● How to complete this task: Exact copy, no pictures: return only the lines below from the line with "brown trapezoid: (86, 66)" up to and including the line with "cyan semicircle: (62, 88) -> (70, 89), moved".
╔══
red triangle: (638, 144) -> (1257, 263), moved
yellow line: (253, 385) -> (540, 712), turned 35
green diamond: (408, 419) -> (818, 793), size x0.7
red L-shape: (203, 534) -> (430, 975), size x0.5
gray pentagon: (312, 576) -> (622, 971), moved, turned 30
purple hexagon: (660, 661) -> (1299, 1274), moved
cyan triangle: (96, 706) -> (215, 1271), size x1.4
╚══
╔══
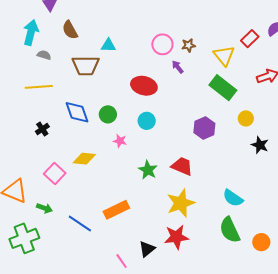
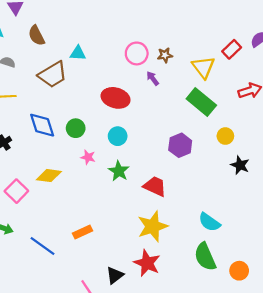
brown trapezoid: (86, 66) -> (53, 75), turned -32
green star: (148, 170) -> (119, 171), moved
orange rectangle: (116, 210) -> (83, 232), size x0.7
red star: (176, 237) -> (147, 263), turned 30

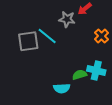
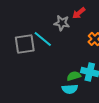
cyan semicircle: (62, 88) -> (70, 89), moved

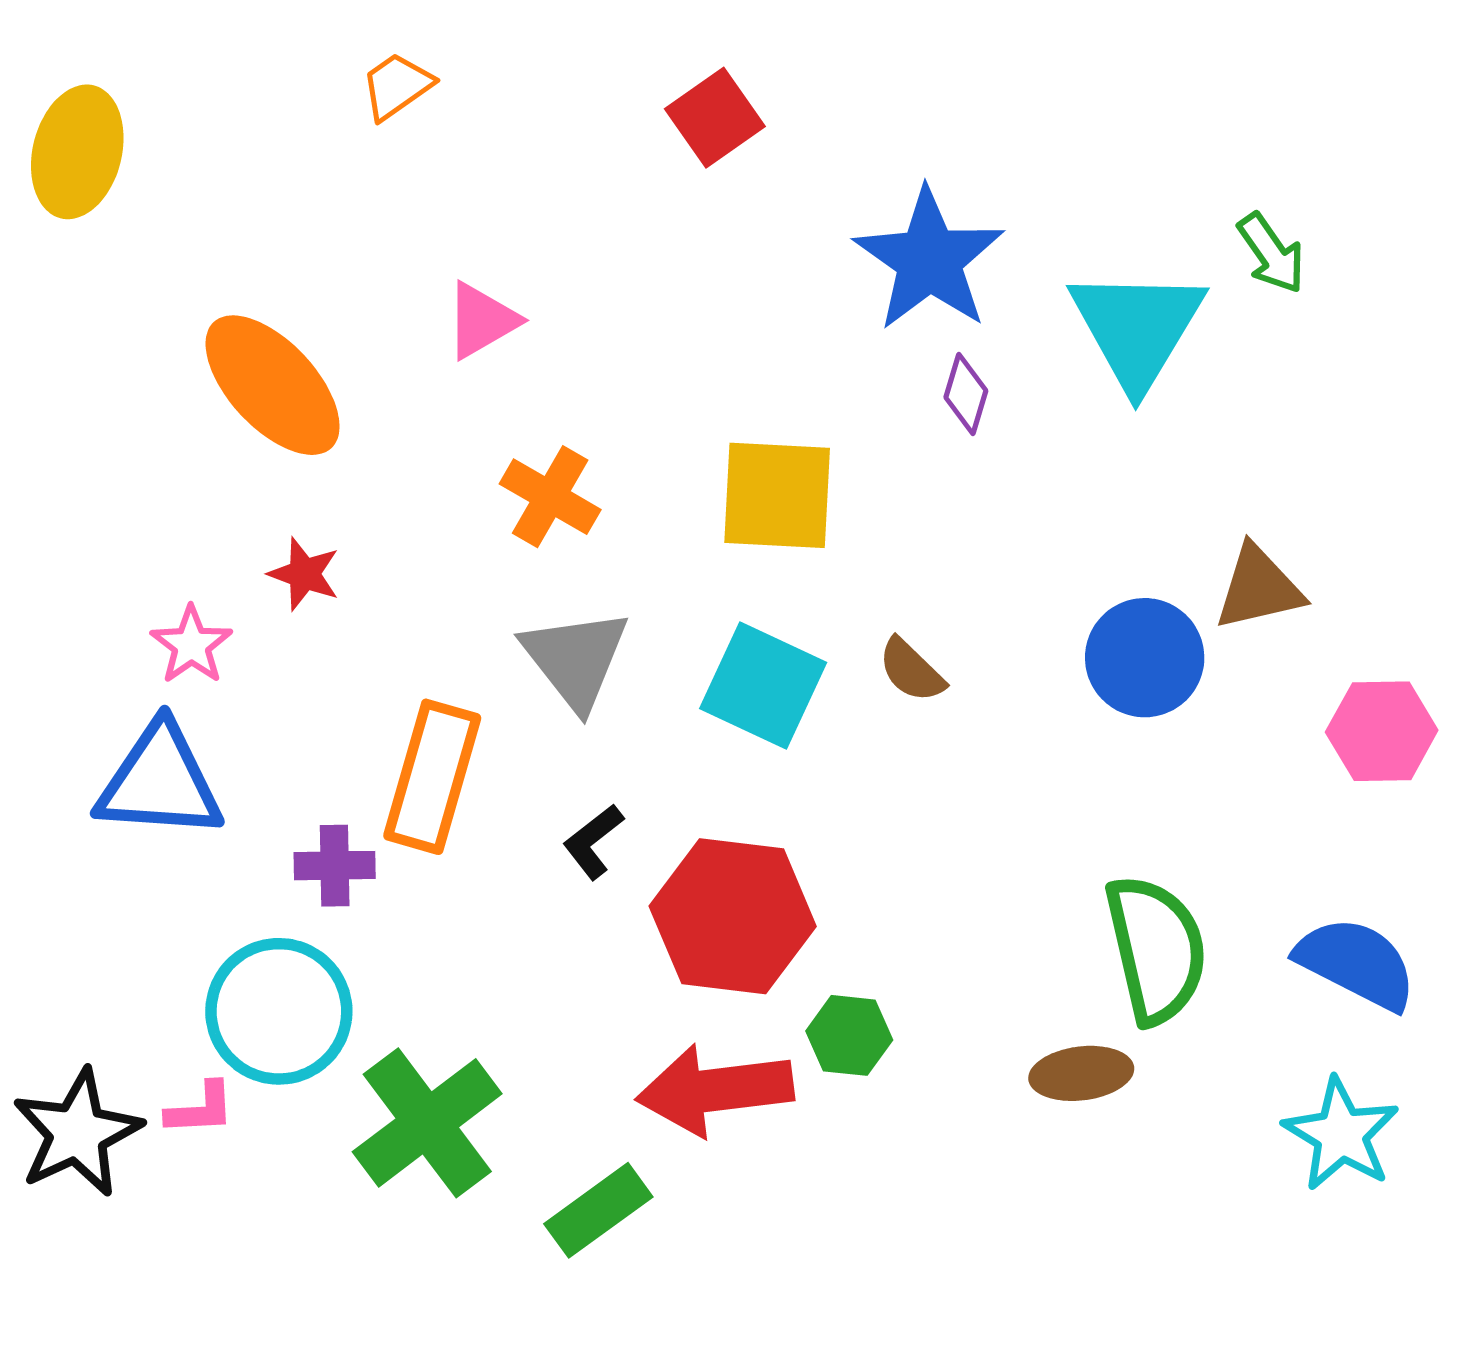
╚══
● Task output:
brown trapezoid: (86, 66) -> (53, 75), turned -32
green star: (148, 170) -> (119, 171), moved
orange rectangle: (116, 210) -> (83, 232), size x0.7
red star: (176, 237) -> (147, 263), turned 30

cyan semicircle: (62, 88) -> (70, 89), moved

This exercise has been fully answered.